**Task objective:**
Pictures excluded, copy all of the data below exactly.

(Stored data entries)
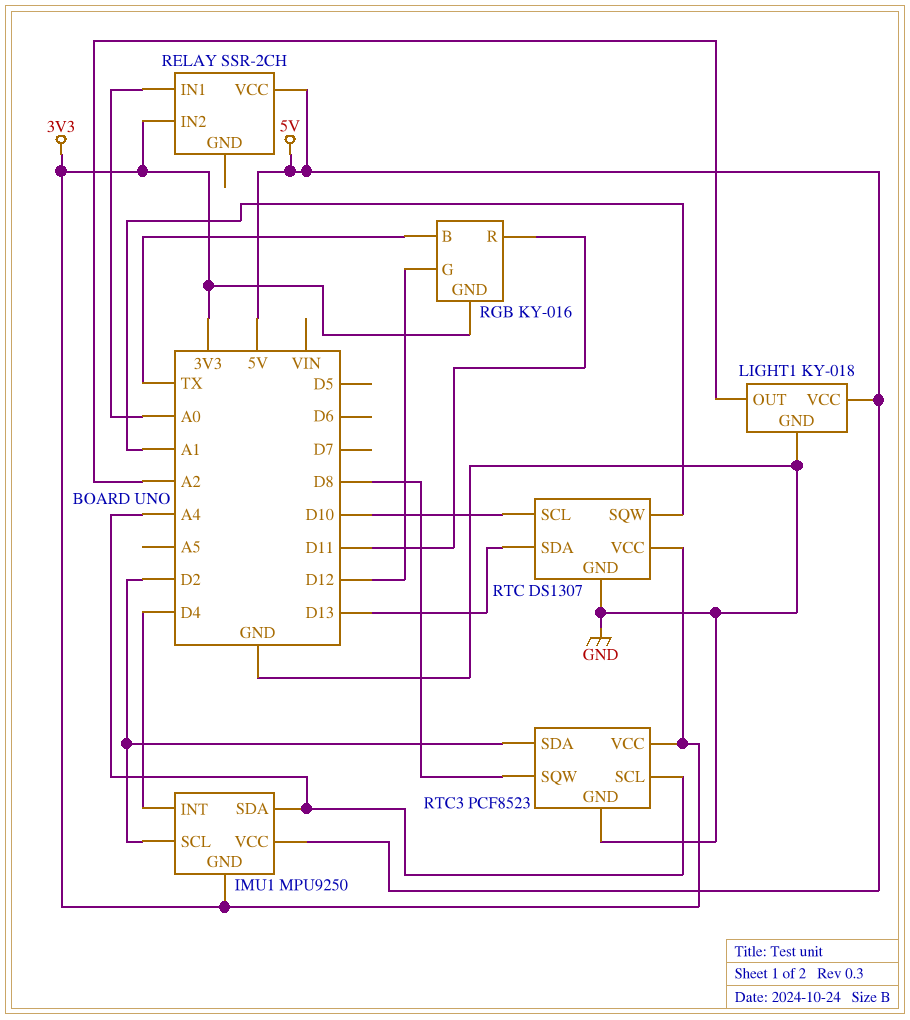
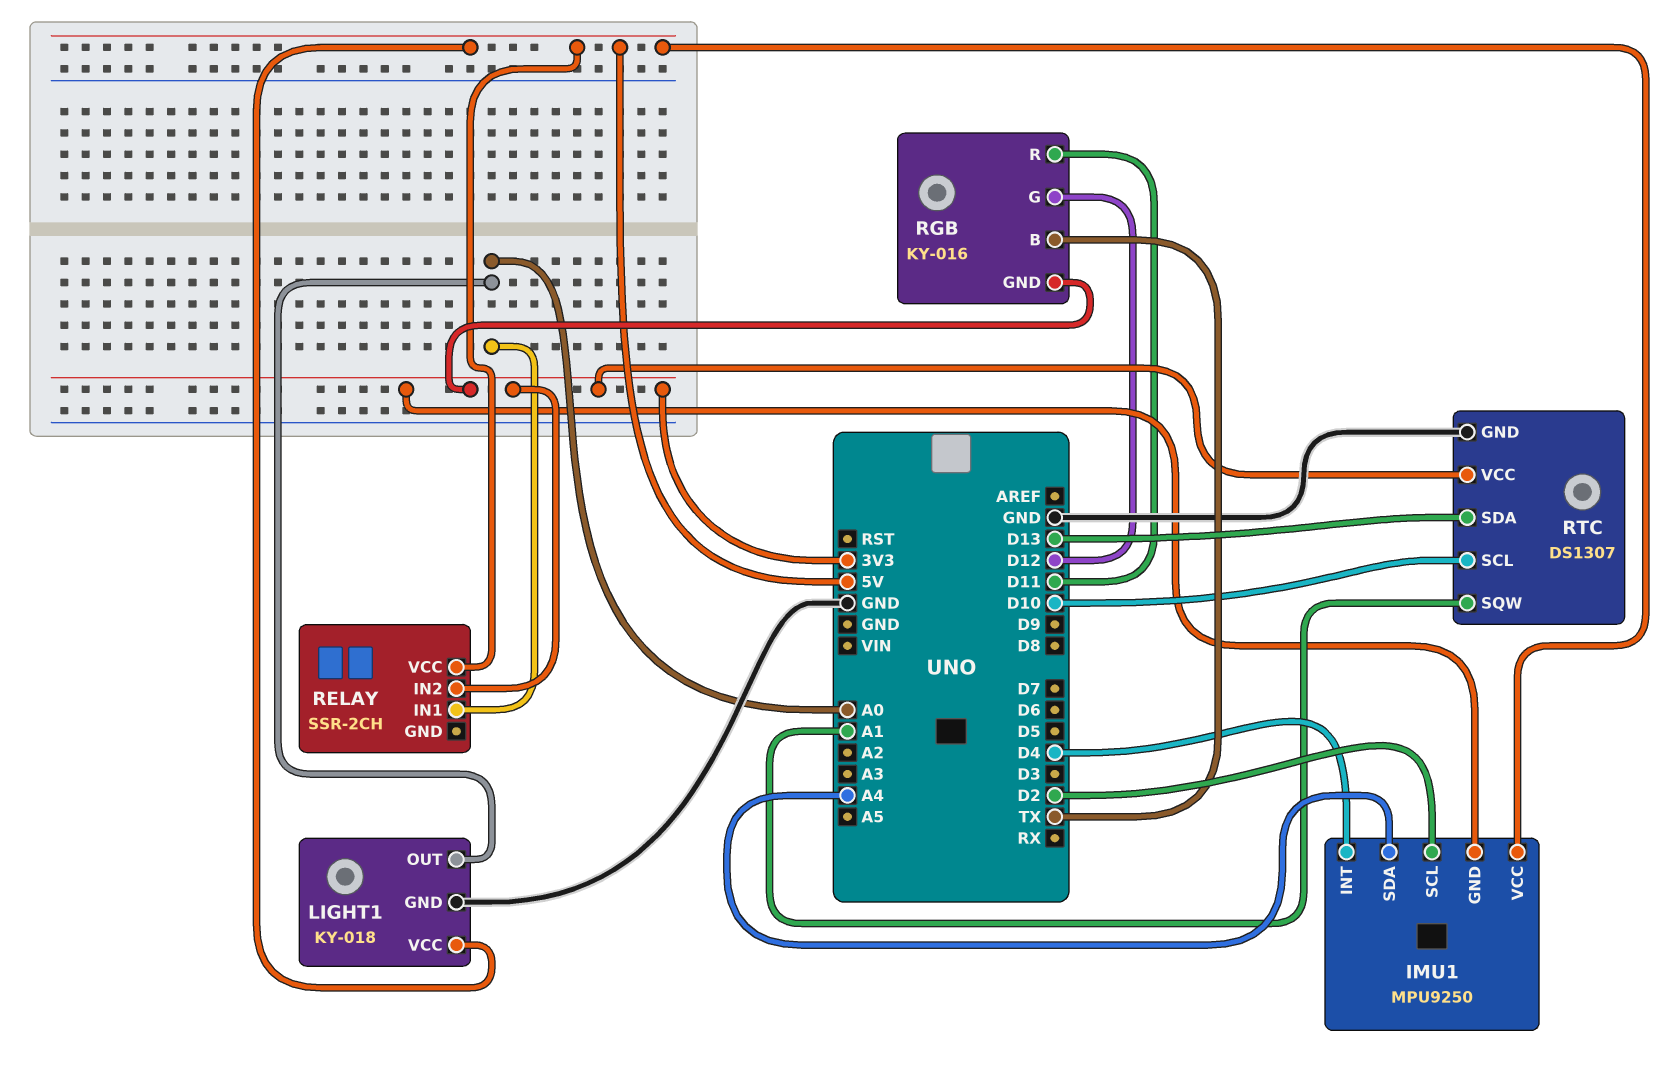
LIGHT1 pin OUT: A2 -> A0
RTC3: PCF8523 -> none
RTC3 pin GND: GND -> none
RTC3 pin SCL: A4 -> none
RTC3 pin SDA: D2 -> none
RTC3 pin SQW: D8 -> none
RTC3 pin VCC: 3V3 -> none

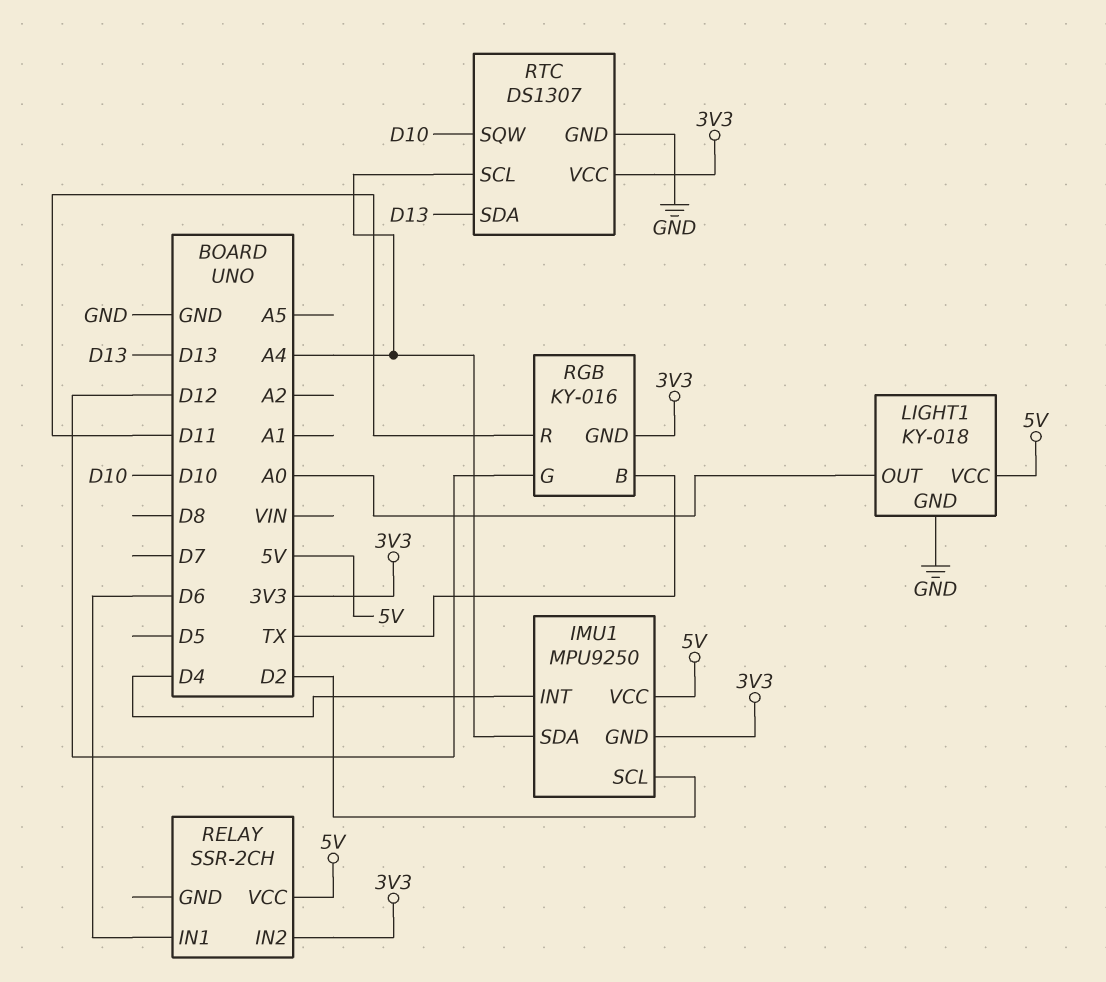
RELAY pin IN1: A0 -> D6
RTC pin SCL: D10 -> A4
RTC pin SQW: A1 -> D10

**Your response:**
LIGHT1 pin OUT: A2 -> A0
RTC3: PCF8523 -> none
RTC3 pin GND: GND -> none
RTC3 pin SCL: A4 -> none
RTC3 pin SDA: D2 -> none
RTC3 pin SQW: D8 -> none
RTC3 pin VCC: 3V3 -> none

RELAY pin IN1: A0 -> D6
RTC pin SCL: D10 -> A4
RTC pin SQW: A1 -> D10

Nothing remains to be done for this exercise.